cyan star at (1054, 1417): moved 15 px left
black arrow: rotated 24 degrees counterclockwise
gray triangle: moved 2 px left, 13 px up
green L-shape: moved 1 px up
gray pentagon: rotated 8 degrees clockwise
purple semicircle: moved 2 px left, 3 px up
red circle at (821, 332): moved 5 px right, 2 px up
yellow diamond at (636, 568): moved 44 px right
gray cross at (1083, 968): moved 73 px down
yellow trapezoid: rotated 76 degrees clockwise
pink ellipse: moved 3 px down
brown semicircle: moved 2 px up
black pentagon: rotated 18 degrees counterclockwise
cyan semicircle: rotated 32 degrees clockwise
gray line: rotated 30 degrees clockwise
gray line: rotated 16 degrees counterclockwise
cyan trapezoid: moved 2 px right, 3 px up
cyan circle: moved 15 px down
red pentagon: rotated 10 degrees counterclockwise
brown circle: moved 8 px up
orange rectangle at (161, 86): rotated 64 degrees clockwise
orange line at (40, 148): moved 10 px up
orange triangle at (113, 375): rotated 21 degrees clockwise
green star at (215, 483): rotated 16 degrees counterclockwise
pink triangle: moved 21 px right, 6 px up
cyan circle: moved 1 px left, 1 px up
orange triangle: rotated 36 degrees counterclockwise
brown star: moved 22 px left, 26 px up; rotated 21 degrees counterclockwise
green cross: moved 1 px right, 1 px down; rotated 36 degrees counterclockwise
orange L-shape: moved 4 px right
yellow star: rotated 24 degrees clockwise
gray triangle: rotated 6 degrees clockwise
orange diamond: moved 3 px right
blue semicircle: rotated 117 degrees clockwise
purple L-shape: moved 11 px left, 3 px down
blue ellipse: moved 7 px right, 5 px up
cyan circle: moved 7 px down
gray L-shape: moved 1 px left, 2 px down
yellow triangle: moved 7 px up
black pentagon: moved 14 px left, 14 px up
★ ★ ★ ★
Please turn every line in the items above into a JSON list of strings, with one string per line and blank lines left out.

[
  "cyan star at (1054, 1417): moved 15 px left",
  "black arrow: rotated 24 degrees counterclockwise",
  "gray triangle: moved 2 px left, 13 px up",
  "green L-shape: moved 1 px up",
  "gray pentagon: rotated 8 degrees clockwise",
  "purple semicircle: moved 2 px left, 3 px up",
  "red circle at (821, 332): moved 5 px right, 2 px up",
  "yellow diamond at (636, 568): moved 44 px right",
  "gray cross at (1083, 968): moved 73 px down",
  "yellow trapezoid: rotated 76 degrees clockwise",
  "pink ellipse: moved 3 px down",
  "brown semicircle: moved 2 px up",
  "black pentagon: rotated 18 degrees counterclockwise",
  "cyan semicircle: rotated 32 degrees clockwise",
  "gray line: rotated 30 degrees clockwise",
  "gray line: rotated 16 degrees counterclockwise",
  "cyan trapezoid: moved 2 px right, 3 px up",
  "cyan circle: moved 15 px down",
  "red pentagon: rotated 10 degrees counterclockwise",
  "brown circle: moved 8 px up",
  "orange rectangle at (161, 86): rotated 64 degrees clockwise",
  "orange line at (40, 148): moved 10 px up",
  "orange triangle at (113, 375): rotated 21 degrees clockwise",
  "green star at (215, 483): rotated 16 degrees counterclockwise",
  "pink triangle: moved 21 px right, 6 px up",
  "cyan circle: moved 1 px left, 1 px up",
  "orange triangle: rotated 36 degrees counterclockwise",
  "brown star: moved 22 px left, 26 px up; rotated 21 degrees counterclockwise",
  "green cross: moved 1 px right, 1 px down; rotated 36 degrees counterclockwise",
  "orange L-shape: moved 4 px right",
  "yellow star: rotated 24 degrees clockwise",
  "gray triangle: rotated 6 degrees clockwise",
  "orange diamond: moved 3 px right",
  "blue semicircle: rotated 117 degrees clockwise",
  "purple L-shape: moved 11 px left, 3 px down",
  "blue ellipse: moved 7 px right, 5 px up",
  "cyan circle: moved 7 px down",
  "gray L-shape: moved 1 px left, 2 px down",
  "yellow triangle: moved 7 px up",
  "black pentagon: moved 14 px left, 14 px up"
]